### THE PROBLEM:
Under this line is some data; print exactly the lines from the one containing "yellow pear: 5 -> 8" through its last line, without pictures.

#### PROVIDED RECORDS ####

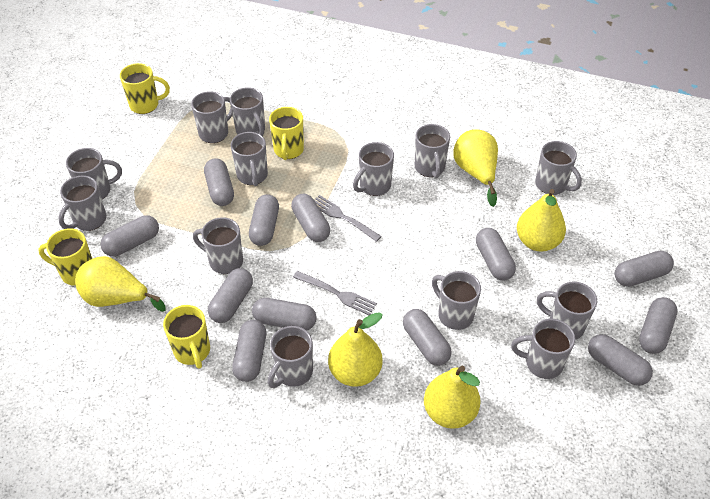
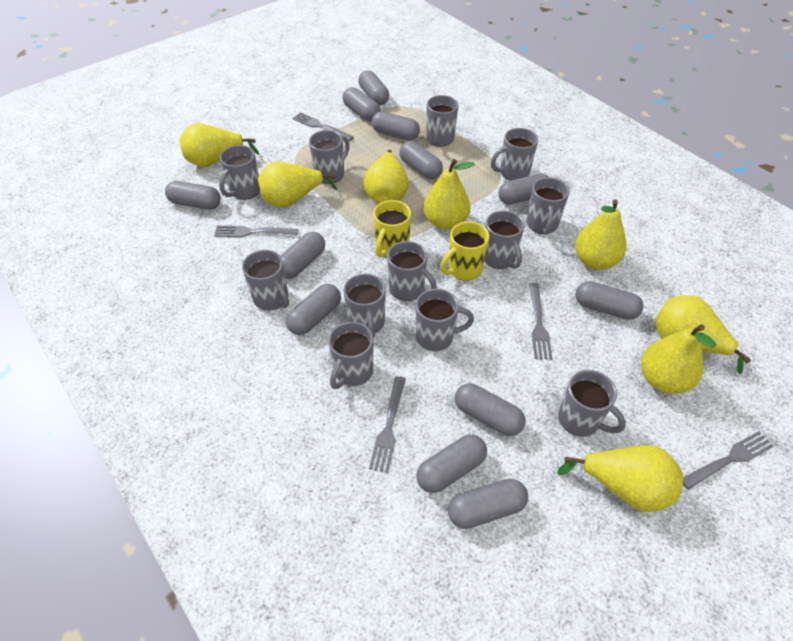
grey fork: 2 -> 5
grey mug: 13 -> 12
yellow mug: 4 -> 2
yellow pear: 5 -> 8

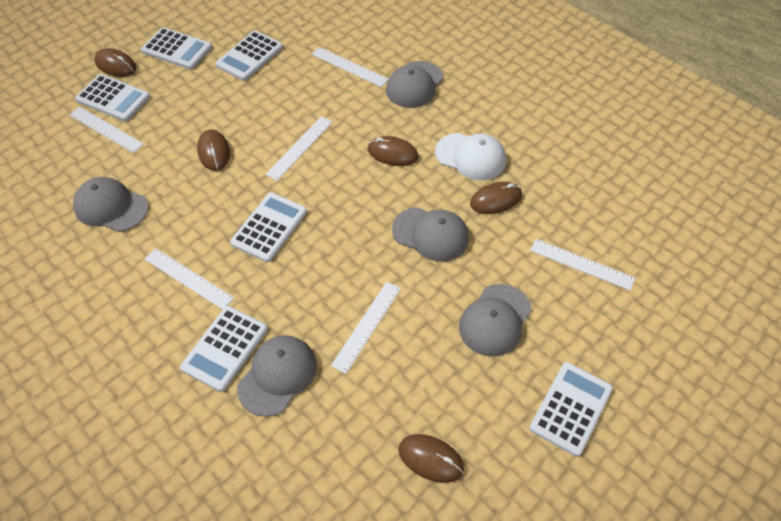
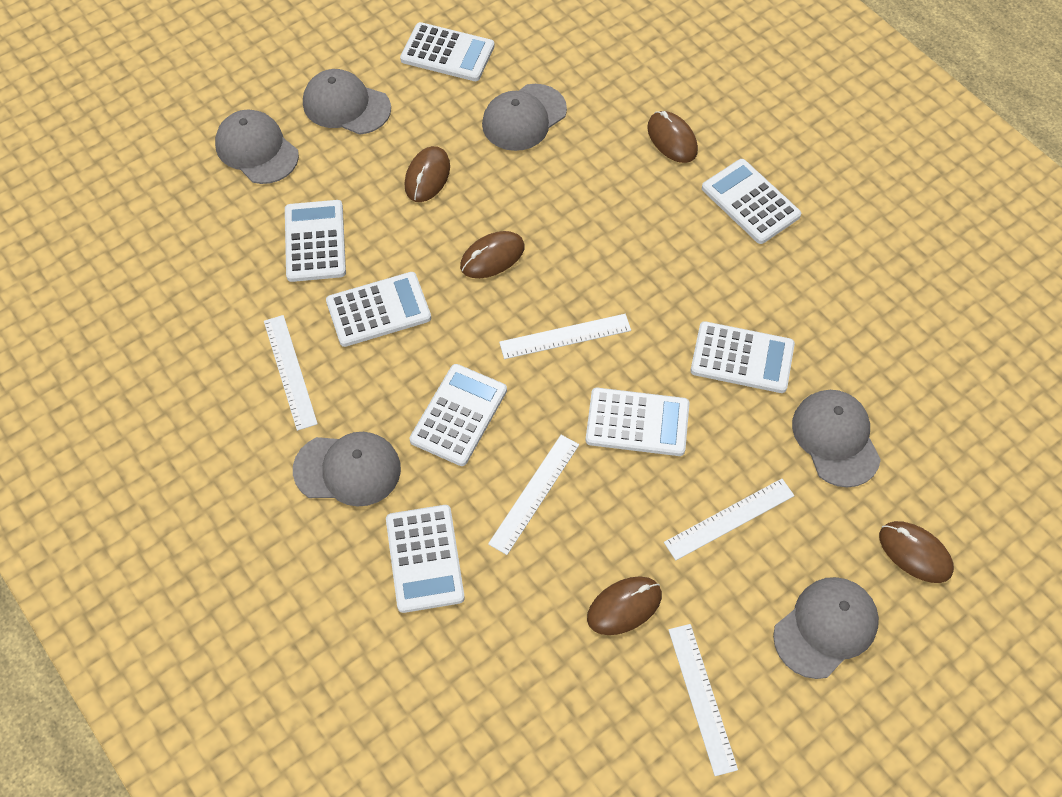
grey cap: 5 -> 6
white calculator: 6 -> 8
white cap: 1 -> 0
white ruler: 6 -> 5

####

### PROBLEM SOLUTION:
yellow pear: 5 -> 8

grey cap: 5 -> 6
white calculator: 6 -> 8
white cap: 1 -> 0
white ruler: 6 -> 5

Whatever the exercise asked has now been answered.